▶ About this task: Go through the entries below and print, exactly, the lines starting at the one with "U6: L9110S -> MX1508" and ending at the one with "V1: 1.8V (plus", keeping both ends and no others.

________

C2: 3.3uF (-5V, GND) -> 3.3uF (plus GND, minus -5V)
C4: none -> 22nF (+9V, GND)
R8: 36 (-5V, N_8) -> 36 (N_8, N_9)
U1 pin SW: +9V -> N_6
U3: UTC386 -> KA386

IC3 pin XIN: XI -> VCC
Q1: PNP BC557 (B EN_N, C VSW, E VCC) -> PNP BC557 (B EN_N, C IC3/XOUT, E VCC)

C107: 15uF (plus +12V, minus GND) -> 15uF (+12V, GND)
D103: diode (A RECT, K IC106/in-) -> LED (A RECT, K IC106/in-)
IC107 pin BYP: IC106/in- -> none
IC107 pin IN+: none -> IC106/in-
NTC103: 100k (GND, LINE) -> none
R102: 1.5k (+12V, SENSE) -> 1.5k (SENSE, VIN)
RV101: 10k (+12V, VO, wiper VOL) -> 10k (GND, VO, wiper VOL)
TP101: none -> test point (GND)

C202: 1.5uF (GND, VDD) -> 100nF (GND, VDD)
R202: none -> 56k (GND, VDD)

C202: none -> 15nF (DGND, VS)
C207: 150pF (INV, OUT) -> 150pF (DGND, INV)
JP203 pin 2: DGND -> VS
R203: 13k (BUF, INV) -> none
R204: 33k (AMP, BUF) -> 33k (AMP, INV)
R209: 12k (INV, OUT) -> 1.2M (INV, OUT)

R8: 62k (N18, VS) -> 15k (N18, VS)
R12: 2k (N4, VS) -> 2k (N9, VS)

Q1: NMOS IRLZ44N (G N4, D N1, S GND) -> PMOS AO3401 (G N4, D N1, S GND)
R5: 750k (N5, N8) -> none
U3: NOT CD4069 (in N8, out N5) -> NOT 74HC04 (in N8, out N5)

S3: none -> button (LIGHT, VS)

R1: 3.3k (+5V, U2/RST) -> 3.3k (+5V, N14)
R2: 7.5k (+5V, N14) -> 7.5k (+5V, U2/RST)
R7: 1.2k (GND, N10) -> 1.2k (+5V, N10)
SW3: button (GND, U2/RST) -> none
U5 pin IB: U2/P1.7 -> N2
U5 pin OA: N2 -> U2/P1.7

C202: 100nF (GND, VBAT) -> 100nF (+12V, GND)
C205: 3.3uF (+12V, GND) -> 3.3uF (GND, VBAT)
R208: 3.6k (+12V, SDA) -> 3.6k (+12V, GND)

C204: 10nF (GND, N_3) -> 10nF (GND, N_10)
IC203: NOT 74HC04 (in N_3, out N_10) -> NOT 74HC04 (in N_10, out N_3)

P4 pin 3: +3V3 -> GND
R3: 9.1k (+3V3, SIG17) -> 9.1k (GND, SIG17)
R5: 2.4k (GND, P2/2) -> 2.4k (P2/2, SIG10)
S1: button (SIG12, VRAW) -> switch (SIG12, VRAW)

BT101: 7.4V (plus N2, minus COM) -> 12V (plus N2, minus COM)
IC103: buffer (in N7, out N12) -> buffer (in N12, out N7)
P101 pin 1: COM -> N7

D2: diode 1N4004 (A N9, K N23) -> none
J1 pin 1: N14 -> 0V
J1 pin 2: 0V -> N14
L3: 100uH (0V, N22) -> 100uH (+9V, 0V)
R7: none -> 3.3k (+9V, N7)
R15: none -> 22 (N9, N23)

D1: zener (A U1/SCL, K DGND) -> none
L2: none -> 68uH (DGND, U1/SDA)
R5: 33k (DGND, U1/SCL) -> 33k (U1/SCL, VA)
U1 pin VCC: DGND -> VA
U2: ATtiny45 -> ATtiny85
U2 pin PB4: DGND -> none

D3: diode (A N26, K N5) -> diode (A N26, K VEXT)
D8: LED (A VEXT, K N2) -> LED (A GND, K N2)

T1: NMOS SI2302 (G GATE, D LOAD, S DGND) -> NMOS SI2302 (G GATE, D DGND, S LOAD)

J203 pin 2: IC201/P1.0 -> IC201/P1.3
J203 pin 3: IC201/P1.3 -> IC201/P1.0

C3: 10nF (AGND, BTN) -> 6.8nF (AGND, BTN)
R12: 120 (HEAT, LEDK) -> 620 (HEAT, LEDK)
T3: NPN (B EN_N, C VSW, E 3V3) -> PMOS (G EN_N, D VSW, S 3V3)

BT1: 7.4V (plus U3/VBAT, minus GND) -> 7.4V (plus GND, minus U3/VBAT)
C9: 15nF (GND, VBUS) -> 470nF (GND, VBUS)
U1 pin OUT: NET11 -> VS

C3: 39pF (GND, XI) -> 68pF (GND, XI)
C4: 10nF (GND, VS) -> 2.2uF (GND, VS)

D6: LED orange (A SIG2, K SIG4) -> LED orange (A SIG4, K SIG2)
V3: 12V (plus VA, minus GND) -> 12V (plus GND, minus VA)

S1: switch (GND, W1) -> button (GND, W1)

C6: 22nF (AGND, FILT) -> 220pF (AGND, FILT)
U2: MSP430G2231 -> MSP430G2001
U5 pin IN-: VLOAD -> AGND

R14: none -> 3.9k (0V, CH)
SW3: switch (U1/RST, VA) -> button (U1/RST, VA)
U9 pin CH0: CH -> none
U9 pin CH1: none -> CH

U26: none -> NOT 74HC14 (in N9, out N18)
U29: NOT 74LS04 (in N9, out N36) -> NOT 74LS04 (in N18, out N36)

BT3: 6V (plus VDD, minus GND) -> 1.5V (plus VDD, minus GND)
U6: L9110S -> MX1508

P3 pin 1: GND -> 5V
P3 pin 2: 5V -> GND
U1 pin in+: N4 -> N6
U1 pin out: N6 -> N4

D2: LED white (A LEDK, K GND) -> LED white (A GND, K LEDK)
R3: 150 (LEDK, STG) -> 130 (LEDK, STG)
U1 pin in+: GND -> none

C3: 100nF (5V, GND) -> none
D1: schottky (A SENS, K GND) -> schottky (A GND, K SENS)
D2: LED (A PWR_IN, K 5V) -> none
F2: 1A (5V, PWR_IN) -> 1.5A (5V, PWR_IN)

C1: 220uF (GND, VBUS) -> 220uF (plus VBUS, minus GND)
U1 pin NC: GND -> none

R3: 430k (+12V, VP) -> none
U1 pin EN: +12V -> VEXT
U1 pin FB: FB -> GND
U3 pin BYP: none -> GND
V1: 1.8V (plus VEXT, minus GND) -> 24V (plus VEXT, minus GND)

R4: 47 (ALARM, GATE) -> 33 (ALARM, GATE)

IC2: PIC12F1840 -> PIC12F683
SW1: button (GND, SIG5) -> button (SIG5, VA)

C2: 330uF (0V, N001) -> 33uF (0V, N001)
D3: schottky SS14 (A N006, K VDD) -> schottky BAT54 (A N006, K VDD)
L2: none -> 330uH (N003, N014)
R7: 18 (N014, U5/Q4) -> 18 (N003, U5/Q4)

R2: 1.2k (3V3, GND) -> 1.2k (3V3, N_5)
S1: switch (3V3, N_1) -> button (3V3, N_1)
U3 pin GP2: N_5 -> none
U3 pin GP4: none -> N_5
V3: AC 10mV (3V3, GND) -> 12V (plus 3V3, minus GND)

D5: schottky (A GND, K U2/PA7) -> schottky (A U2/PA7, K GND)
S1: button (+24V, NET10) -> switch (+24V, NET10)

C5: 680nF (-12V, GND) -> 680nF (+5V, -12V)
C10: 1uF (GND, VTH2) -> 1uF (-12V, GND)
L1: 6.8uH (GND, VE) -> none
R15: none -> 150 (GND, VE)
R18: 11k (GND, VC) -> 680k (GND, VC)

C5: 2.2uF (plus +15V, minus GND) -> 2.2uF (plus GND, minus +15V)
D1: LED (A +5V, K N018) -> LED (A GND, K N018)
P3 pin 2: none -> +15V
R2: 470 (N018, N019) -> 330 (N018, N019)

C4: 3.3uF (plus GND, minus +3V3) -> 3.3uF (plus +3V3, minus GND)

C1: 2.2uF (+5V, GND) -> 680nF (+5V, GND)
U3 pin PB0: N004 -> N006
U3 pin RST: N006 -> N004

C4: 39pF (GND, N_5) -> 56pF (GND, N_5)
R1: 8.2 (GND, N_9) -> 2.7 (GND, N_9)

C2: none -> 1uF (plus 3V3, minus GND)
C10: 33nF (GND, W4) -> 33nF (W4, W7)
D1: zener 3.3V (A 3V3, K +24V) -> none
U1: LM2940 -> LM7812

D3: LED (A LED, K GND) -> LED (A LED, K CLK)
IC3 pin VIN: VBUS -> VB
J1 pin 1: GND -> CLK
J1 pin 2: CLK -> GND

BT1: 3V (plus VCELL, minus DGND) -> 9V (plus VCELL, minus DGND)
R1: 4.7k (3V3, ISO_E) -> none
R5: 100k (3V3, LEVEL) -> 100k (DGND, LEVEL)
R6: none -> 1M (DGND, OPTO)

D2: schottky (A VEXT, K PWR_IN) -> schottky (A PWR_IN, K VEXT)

________

▶ Solved exercise:
U6: L9110S -> MX1508

P3 pin 1: GND -> 5V
P3 pin 2: 5V -> GND
U1 pin in+: N4 -> N6
U1 pin out: N6 -> N4

D2: LED white (A LEDK, K GND) -> LED white (A GND, K LEDK)
R3: 150 (LEDK, STG) -> 130 (LEDK, STG)
U1 pin in+: GND -> none

C3: 100nF (5V, GND) -> none
D1: schottky (A SENS, K GND) -> schottky (A GND, K SENS)
D2: LED (A PWR_IN, K 5V) -> none
F2: 1A (5V, PWR_IN) -> 1.5A (5V, PWR_IN)

C1: 220uF (GND, VBUS) -> 220uF (plus VBUS, minus GND)
U1 pin NC: GND -> none

R3: 430k (+12V, VP) -> none
U1 pin EN: +12V -> VEXT
U1 pin FB: FB -> GND
U3 pin BYP: none -> GND
V1: 1.8V (plus VEXT, minus GND) -> 24V (plus VEXT, minus GND)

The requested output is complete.